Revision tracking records
◇ ◇ ◇

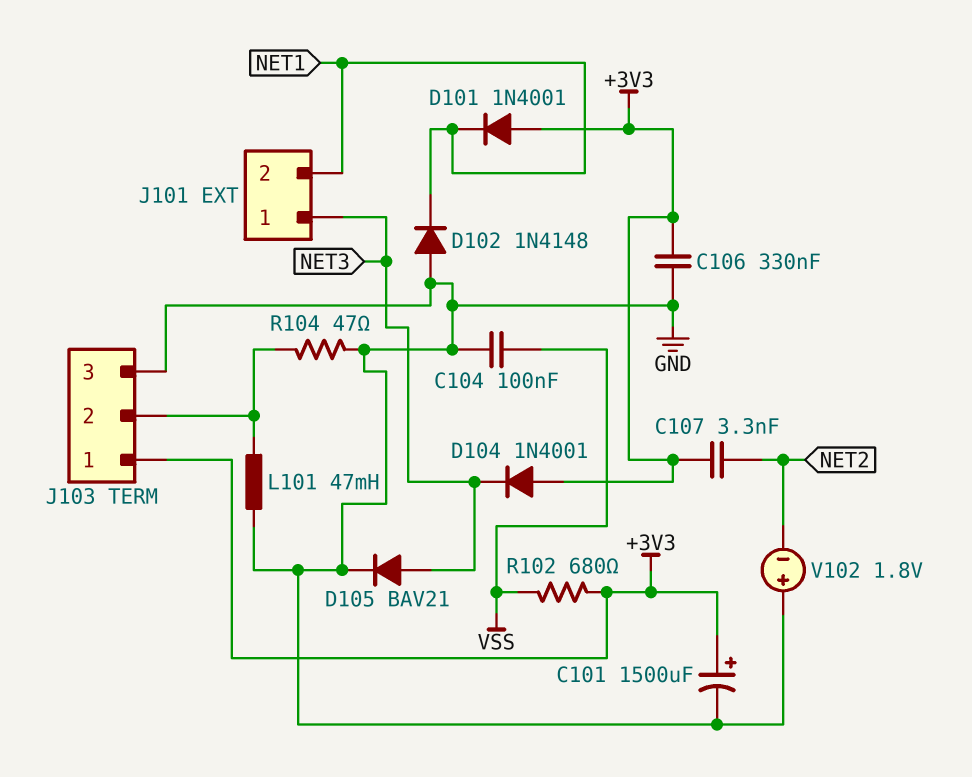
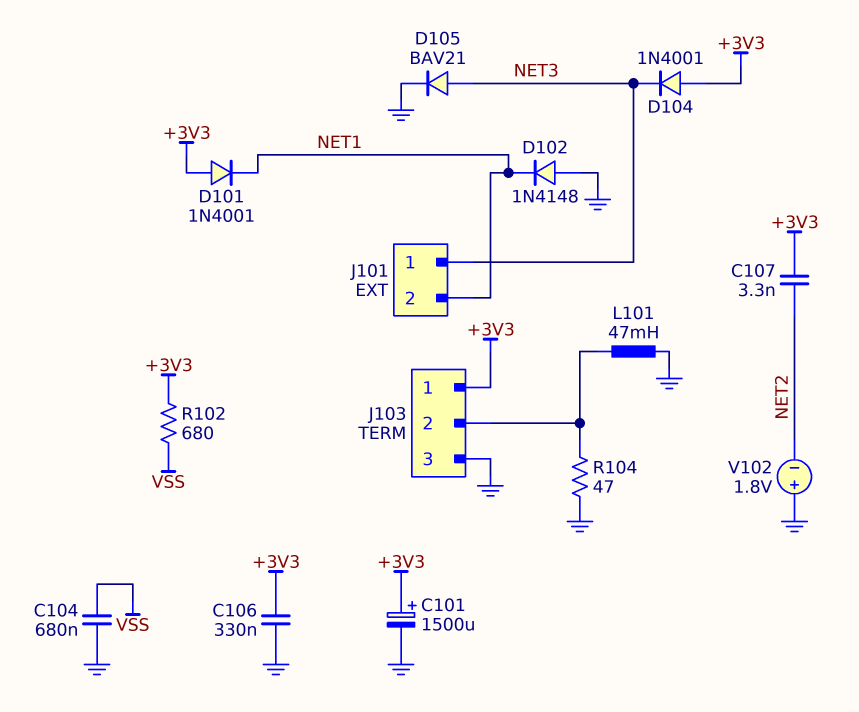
C104: 100nF (GND, VSS) -> 680nF (GND, VSS)

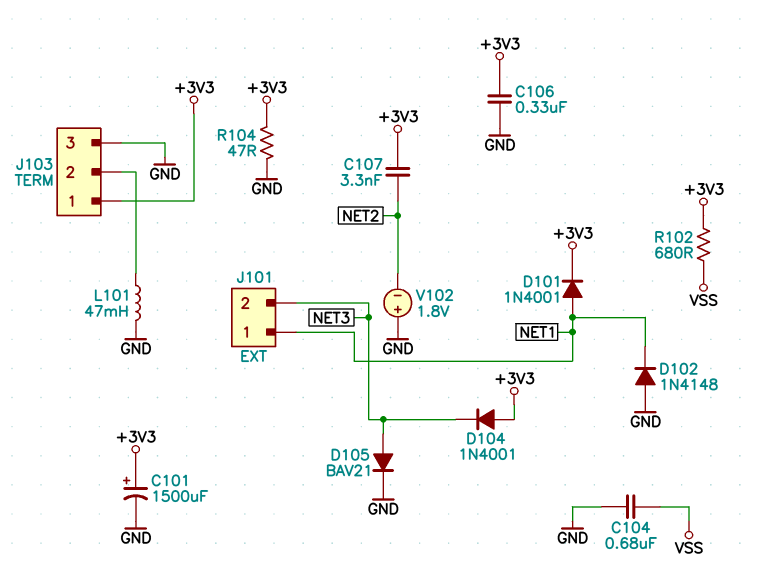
D101: diode 1N4001 (A +3V3, K NET1) -> diode 1N4001 (A NET1, K +3V3)
J101 pin 1: NET3 -> NET1
J101 pin 2: NET1 -> NET3
R104: 47 (GND, J103/2) -> 47 (+3V3, GND)

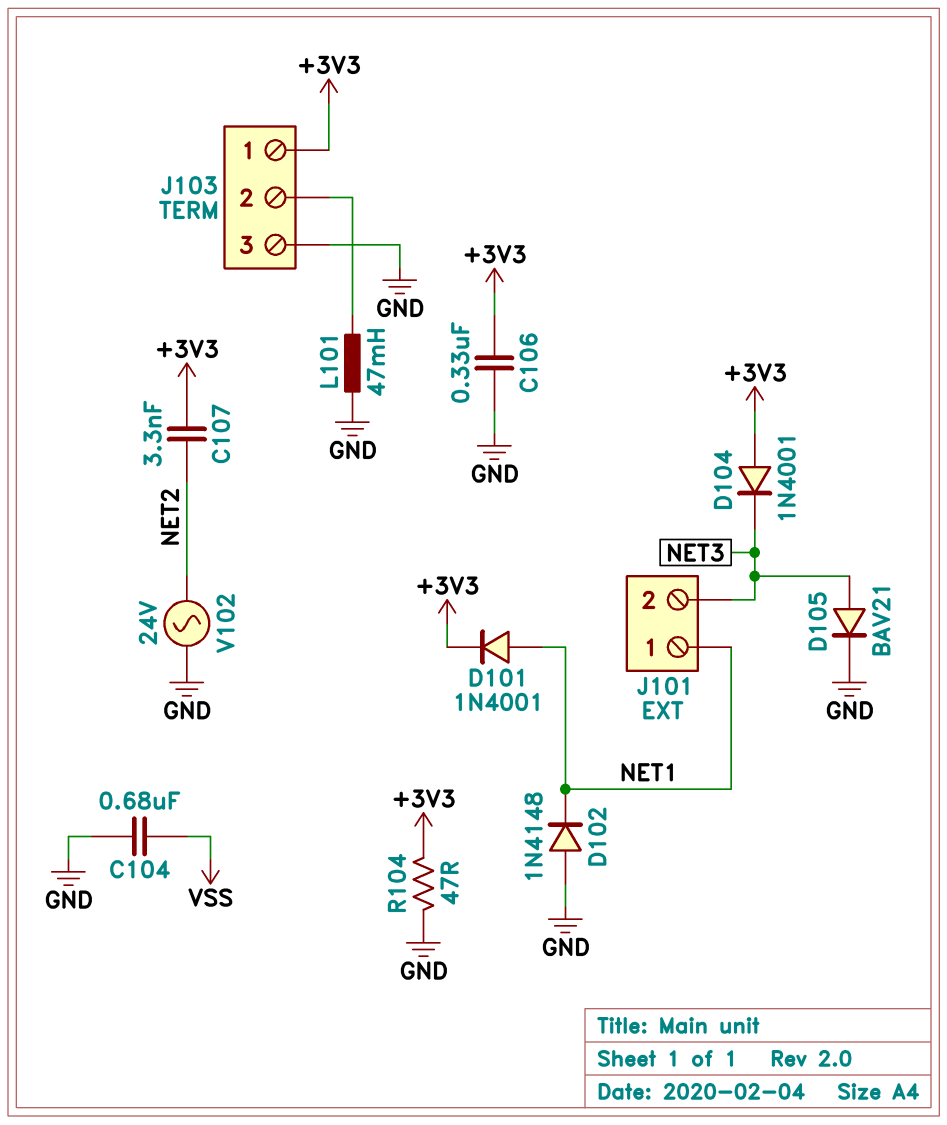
C101: 1500uF (plus +3V3, minus GND) -> none
R102: 680 (+3V3, VSS) -> none
V102: 1.8V (plus GND, minus NET2) -> AC 24V (GND, NET2)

◇ ◇ ◇

WORK REQUIRED: When you transcribe these entries, keep every word exact and drop the pictures.

ANSWER:
C104: 100nF (GND, VSS) -> 680nF (GND, VSS)

D101: diode 1N4001 (A +3V3, K NET1) -> diode 1N4001 (A NET1, K +3V3)
J101 pin 1: NET3 -> NET1
J101 pin 2: NET1 -> NET3
R104: 47 (GND, J103/2) -> 47 (+3V3, GND)

C101: 1500uF (plus +3V3, minus GND) -> none
R102: 680 (+3V3, VSS) -> none
V102: 1.8V (plus GND, minus NET2) -> AC 24V (GND, NET2)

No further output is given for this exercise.